[Start of Attachment]

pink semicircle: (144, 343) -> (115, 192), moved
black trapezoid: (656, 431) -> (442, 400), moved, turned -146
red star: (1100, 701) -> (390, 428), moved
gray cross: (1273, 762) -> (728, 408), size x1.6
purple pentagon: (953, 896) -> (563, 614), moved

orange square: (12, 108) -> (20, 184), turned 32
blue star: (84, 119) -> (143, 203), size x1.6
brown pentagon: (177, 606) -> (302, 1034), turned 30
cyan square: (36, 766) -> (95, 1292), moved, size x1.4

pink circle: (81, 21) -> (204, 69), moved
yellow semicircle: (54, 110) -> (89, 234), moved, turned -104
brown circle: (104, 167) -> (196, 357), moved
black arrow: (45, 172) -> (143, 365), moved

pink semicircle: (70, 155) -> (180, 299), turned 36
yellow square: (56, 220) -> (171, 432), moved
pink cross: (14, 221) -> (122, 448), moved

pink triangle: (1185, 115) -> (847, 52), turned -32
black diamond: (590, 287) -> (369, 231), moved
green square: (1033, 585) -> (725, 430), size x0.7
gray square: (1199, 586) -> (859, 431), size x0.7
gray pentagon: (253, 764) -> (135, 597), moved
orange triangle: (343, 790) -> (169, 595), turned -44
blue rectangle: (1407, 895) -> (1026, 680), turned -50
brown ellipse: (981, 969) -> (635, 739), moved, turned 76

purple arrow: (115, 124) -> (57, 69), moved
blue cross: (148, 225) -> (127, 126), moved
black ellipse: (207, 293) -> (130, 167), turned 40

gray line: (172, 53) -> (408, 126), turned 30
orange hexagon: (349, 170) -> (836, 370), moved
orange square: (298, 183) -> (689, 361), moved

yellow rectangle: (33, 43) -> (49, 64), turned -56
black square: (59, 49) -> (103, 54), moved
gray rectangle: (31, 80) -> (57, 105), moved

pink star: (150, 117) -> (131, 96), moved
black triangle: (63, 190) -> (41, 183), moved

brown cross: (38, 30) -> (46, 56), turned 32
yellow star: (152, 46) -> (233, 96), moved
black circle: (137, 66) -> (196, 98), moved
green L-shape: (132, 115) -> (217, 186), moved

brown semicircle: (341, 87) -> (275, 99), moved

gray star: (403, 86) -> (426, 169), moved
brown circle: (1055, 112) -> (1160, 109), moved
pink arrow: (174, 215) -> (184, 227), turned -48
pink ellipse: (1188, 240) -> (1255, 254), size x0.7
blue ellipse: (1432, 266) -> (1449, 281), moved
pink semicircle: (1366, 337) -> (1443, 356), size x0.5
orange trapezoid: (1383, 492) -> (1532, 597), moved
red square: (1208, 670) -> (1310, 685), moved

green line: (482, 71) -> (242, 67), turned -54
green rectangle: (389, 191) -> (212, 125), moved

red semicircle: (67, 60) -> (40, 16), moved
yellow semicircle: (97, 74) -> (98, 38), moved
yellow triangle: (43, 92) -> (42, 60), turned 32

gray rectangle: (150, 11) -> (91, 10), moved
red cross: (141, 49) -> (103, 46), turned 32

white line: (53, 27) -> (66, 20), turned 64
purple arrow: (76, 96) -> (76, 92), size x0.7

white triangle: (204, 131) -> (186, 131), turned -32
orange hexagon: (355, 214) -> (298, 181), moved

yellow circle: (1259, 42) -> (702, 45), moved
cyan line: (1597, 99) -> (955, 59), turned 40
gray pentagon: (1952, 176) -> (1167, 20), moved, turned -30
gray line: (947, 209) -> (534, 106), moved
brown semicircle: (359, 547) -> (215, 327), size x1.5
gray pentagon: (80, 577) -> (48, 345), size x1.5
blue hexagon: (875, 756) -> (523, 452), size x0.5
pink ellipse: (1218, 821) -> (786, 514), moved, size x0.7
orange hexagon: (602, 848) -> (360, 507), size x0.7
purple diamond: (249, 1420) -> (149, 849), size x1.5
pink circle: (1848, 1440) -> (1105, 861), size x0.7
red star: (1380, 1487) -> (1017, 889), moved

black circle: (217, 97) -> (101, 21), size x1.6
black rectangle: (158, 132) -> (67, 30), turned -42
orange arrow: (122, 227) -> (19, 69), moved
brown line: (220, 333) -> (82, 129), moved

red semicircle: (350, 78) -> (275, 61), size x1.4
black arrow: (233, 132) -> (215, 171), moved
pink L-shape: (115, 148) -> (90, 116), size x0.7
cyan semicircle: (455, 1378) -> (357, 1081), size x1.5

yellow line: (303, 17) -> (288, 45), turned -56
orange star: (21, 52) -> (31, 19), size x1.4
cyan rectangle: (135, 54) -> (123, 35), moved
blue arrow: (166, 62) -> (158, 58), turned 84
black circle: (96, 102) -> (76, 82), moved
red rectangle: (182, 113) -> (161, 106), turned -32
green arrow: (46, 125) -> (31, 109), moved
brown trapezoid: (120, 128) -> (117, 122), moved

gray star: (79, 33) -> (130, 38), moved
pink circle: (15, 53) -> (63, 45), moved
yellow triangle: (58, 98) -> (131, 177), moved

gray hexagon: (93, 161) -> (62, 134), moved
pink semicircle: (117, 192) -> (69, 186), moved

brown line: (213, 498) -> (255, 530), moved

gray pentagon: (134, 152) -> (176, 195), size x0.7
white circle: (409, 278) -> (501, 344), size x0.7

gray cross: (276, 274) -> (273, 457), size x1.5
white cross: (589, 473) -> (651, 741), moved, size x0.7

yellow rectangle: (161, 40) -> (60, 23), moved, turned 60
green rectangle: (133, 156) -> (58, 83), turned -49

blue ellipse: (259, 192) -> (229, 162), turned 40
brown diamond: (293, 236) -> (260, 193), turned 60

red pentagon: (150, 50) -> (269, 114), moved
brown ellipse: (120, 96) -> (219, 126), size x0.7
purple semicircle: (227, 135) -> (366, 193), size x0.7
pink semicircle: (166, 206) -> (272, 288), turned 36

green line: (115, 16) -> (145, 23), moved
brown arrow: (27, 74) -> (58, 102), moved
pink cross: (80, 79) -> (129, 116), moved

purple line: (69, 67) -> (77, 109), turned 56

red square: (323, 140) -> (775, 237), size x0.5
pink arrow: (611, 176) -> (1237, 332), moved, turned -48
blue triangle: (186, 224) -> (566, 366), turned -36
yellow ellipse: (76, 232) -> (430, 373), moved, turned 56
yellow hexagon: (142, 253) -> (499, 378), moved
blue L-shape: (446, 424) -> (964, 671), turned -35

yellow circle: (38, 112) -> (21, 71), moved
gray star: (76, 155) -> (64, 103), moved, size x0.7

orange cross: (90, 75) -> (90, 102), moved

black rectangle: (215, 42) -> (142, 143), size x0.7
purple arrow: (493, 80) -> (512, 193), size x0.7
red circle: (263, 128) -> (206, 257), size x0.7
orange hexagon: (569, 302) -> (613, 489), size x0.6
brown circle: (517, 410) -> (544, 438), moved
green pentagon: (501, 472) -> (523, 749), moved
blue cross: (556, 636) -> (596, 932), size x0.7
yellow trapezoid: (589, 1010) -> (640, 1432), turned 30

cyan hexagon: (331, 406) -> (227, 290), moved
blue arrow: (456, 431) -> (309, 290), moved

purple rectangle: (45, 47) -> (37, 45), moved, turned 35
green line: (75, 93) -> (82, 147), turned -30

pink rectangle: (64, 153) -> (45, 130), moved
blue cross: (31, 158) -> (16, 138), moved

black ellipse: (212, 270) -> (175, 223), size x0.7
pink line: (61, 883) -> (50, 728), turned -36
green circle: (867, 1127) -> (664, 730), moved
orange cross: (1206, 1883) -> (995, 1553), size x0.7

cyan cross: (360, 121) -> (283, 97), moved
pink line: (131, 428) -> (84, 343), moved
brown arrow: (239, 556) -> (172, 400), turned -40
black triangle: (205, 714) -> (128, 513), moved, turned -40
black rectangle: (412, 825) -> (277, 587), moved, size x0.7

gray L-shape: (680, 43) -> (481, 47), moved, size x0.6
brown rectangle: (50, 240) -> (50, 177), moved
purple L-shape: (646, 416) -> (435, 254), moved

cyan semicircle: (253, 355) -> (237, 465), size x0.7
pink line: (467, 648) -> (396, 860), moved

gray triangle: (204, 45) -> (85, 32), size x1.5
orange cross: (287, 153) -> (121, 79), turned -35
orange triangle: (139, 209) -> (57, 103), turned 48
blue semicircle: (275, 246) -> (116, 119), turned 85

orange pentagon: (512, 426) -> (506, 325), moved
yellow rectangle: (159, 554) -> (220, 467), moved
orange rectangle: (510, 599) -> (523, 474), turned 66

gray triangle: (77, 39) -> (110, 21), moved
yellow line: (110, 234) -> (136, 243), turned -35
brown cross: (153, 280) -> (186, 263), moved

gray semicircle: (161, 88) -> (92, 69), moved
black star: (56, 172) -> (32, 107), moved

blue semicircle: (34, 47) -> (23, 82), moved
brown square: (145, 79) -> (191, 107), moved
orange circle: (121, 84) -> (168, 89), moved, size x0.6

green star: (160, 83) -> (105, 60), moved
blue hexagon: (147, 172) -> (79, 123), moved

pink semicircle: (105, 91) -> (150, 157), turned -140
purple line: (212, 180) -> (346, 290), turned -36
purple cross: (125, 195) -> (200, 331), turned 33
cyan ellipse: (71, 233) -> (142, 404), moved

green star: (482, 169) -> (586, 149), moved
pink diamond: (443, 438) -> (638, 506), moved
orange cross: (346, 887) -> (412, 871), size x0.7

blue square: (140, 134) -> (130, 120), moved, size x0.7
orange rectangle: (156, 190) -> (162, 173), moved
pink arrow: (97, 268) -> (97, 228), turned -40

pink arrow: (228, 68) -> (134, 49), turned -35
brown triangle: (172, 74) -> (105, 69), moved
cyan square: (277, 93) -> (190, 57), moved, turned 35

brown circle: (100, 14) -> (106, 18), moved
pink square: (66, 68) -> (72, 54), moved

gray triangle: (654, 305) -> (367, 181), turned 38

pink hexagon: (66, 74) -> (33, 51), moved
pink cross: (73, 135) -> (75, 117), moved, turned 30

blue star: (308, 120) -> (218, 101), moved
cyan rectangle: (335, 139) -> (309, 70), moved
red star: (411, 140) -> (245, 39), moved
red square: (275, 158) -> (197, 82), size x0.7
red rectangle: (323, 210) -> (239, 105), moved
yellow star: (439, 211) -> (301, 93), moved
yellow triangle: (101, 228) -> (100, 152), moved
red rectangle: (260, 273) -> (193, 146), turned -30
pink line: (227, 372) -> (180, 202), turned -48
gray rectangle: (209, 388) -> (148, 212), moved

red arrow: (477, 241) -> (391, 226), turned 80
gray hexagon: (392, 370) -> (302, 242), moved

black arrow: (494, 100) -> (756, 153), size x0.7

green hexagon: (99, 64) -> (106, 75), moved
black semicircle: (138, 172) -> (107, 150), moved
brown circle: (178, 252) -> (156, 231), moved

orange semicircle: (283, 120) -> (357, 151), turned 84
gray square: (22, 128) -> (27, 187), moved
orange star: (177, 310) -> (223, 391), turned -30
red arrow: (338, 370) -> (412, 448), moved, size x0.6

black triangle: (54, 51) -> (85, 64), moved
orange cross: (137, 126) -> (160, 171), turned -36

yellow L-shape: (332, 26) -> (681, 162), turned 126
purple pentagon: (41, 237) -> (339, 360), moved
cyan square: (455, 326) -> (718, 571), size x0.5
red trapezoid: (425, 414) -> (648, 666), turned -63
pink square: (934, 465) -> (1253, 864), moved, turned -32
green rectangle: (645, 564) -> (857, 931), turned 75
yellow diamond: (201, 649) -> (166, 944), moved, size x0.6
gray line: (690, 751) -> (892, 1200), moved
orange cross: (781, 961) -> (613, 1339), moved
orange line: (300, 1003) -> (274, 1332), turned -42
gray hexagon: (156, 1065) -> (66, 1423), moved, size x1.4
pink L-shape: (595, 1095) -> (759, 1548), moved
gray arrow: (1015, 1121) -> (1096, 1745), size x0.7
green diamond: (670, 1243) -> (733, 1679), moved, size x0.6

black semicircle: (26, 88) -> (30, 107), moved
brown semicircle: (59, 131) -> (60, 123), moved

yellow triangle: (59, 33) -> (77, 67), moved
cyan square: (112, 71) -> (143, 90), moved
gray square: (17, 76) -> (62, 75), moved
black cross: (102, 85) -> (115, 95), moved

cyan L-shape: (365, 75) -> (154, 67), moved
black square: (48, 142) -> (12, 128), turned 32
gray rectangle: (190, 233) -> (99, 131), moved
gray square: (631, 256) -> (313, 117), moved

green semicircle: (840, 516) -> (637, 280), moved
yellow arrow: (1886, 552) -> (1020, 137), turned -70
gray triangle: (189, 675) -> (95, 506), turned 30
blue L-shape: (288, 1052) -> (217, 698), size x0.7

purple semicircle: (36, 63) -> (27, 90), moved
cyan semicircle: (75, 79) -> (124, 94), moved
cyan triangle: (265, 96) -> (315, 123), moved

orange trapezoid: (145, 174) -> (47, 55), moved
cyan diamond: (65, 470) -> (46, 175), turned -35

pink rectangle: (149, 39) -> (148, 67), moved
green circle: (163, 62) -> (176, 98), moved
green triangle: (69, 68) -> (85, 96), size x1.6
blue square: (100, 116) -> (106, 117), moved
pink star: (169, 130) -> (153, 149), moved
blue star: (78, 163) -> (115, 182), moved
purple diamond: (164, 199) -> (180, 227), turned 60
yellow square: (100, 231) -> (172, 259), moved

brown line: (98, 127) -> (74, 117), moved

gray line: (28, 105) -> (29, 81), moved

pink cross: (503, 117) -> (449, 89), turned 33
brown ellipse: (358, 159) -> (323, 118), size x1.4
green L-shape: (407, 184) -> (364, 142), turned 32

[End of Attachment]

Directions: Please state how many lines in the listing hold the string "pentagon", giving the number alone.

Result of this task: 10